## Activity
What you need to produce from the material below is an exact transcription of the lines from the one with "camera: 90 degrees right, 0 degrees up" through the one with "(596, 243) = (363, 584): none", both included, and no other line.

═════ Provided information

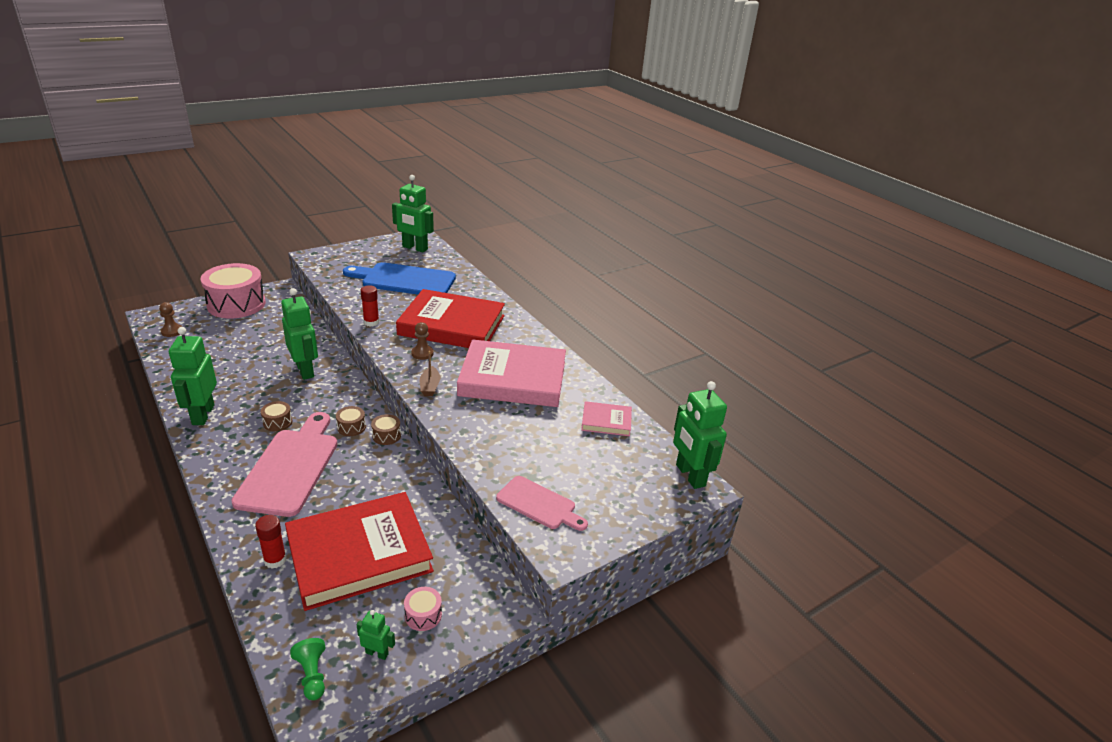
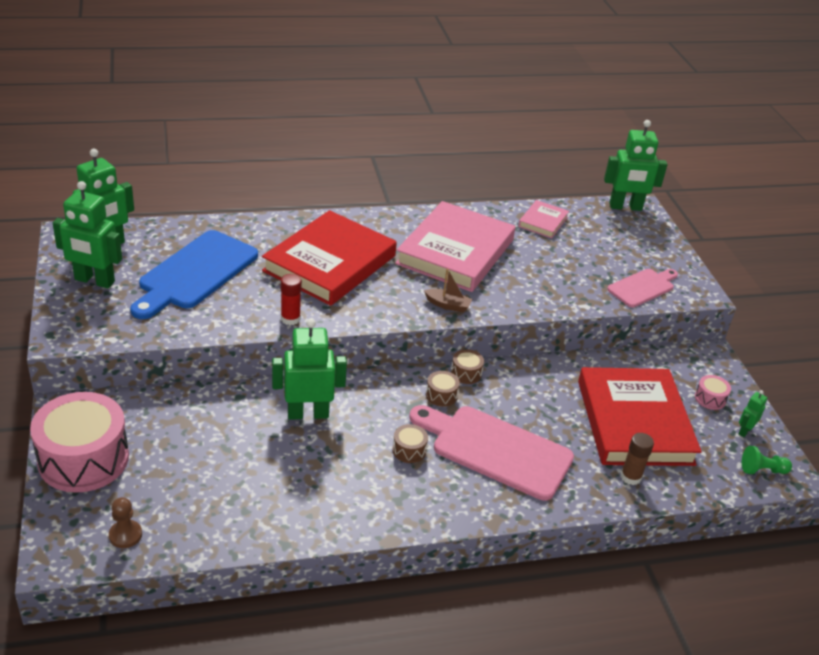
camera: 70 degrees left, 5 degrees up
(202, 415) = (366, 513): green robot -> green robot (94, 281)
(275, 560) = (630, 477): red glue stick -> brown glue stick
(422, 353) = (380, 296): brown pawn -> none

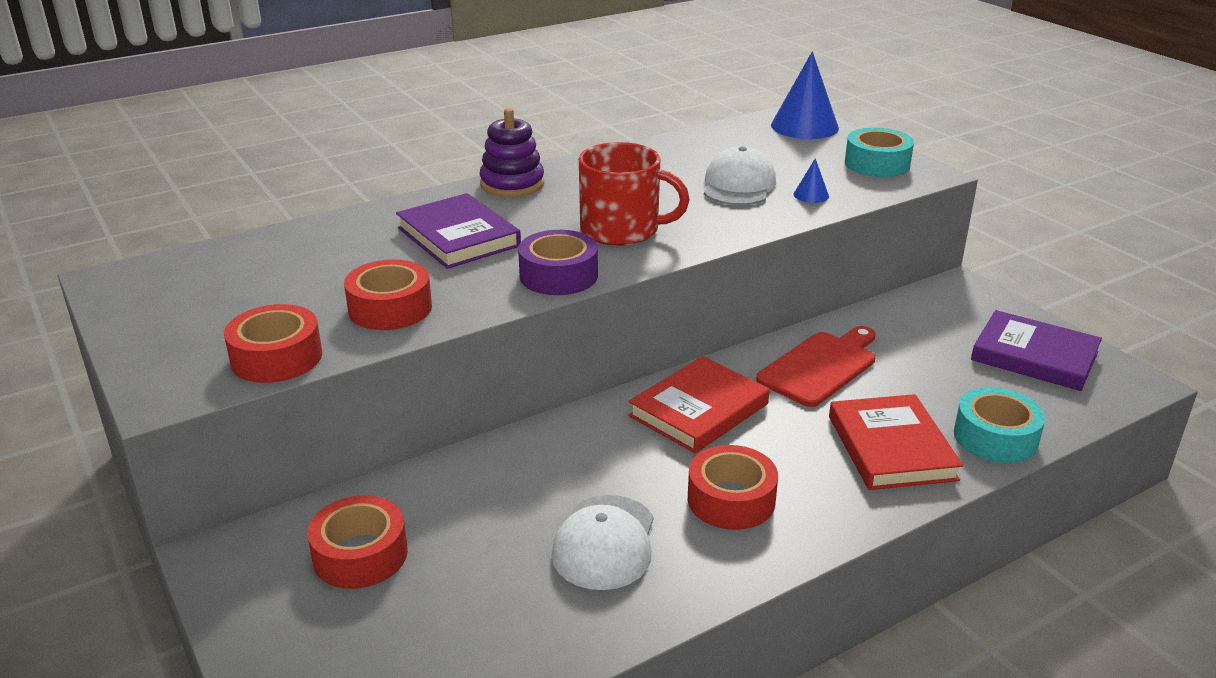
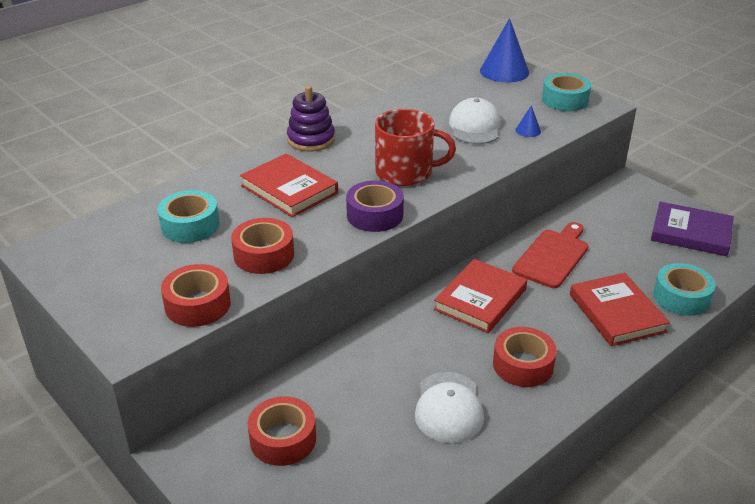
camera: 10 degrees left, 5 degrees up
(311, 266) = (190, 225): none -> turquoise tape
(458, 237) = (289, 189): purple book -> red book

══════════
═════ Provided information

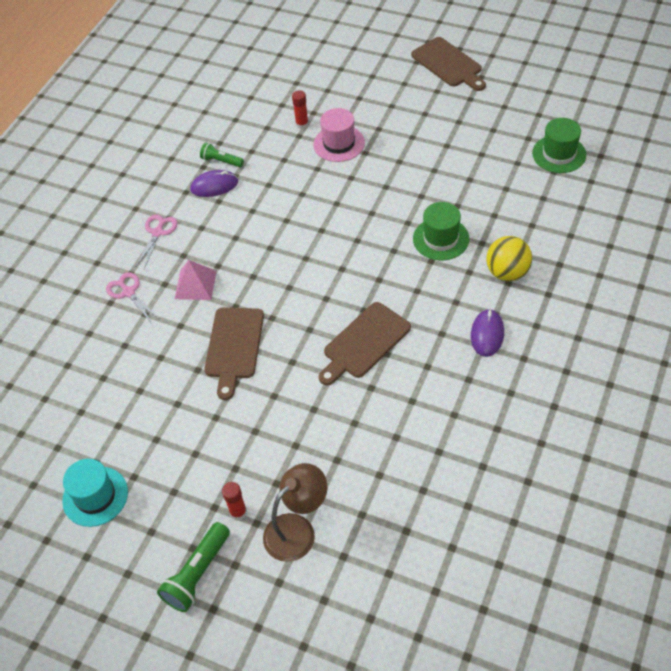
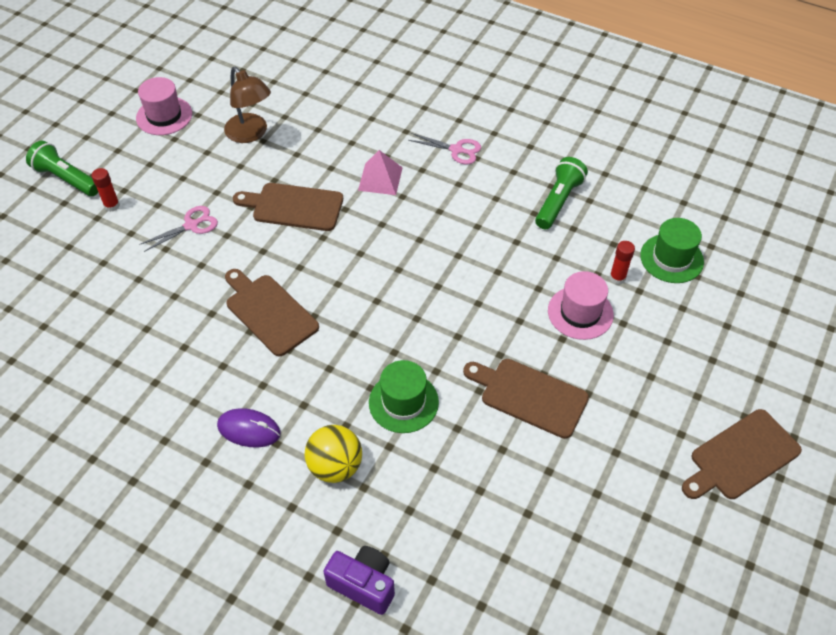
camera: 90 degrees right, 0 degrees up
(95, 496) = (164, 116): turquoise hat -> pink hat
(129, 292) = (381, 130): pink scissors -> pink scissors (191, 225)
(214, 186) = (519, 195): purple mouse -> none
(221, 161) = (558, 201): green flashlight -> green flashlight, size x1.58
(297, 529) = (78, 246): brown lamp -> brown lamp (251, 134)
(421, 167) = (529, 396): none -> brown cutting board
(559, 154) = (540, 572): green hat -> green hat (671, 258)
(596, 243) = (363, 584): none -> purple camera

══════════
═════ Provided information

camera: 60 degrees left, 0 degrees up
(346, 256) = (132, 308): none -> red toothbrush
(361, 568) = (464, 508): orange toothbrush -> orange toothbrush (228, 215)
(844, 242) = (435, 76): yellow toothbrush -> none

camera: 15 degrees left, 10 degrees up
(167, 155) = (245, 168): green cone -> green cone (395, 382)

══════════

## Response area
camera: 90 degrees right, 0 degrees up
(95, 496) = (164, 116): turquoise hat -> pink hat
(129, 292) = (381, 130): pink scissors -> pink scissors (191, 225)
(214, 186) = (519, 195): purple mouse -> none
(221, 161) = (558, 201): green flashlight -> green flashlight, size x1.58
(297, 529) = (78, 246): brown lamp -> brown lamp (251, 134)
(421, 167) = (529, 396): none -> brown cutting board
(559, 154) = (540, 572): green hat -> green hat (671, 258)
(596, 243) = (363, 584): none -> purple camera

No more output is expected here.